*** Opening DATA UNDER STUDY ***

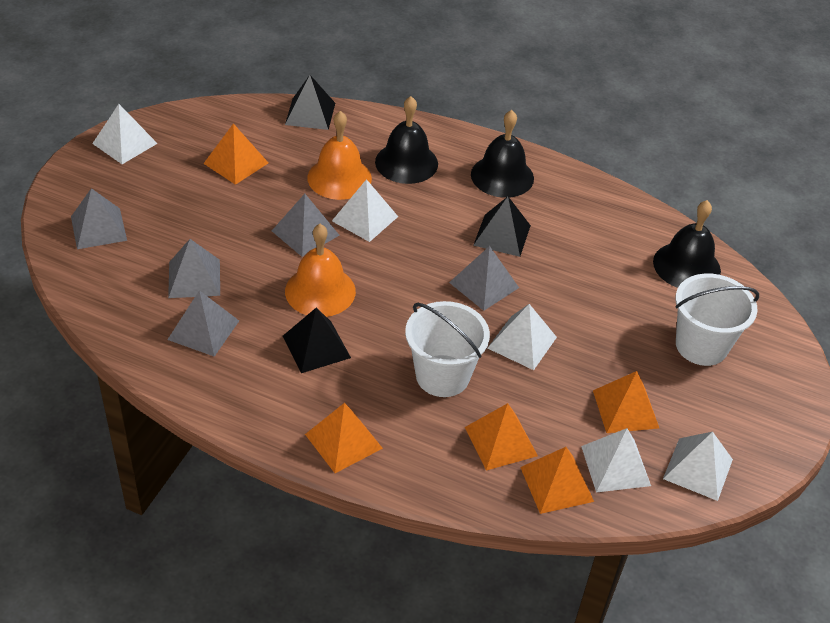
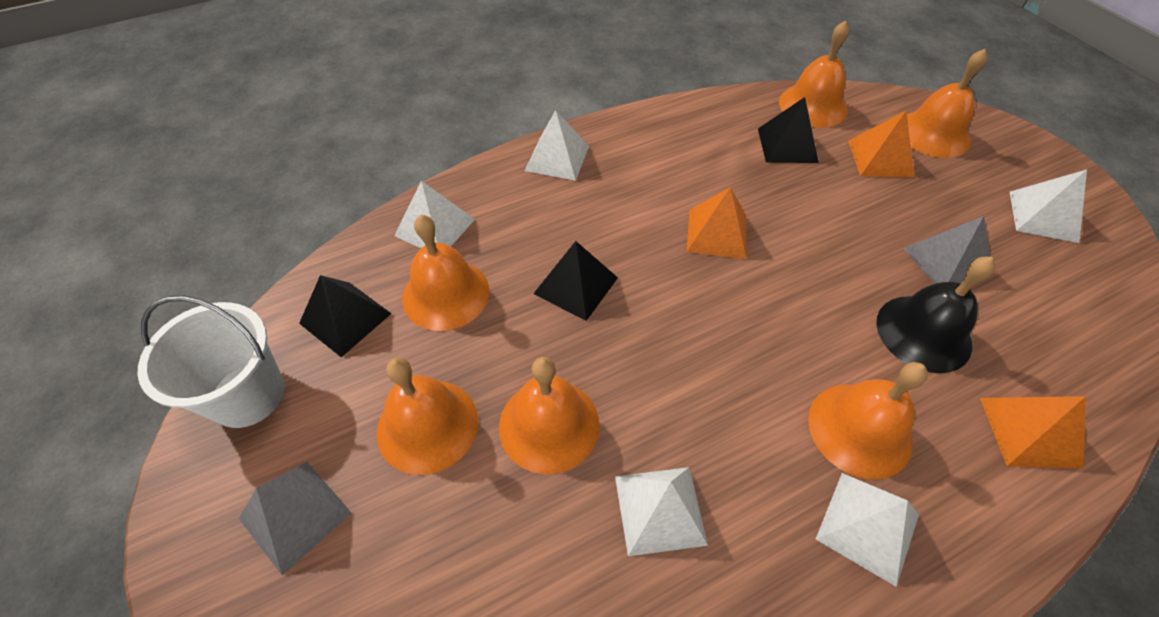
black bell: 3 -> 1
grey pyramid: 5 -> 2
orange bell: 2 -> 6
orange pyramid: 5 -> 3
white bucket: 2 -> 1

*** Closing DATA UNDER STUDY ***

(WHAT YOU ARE ASKED TO DO):
Print the lines of the material, exactly and only, from the line that contains "orange bell: 2 -> 6" down to and including the final line.

(SOLUTION TO THIS PROBLEM):
orange bell: 2 -> 6
orange pyramid: 5 -> 3
white bucket: 2 -> 1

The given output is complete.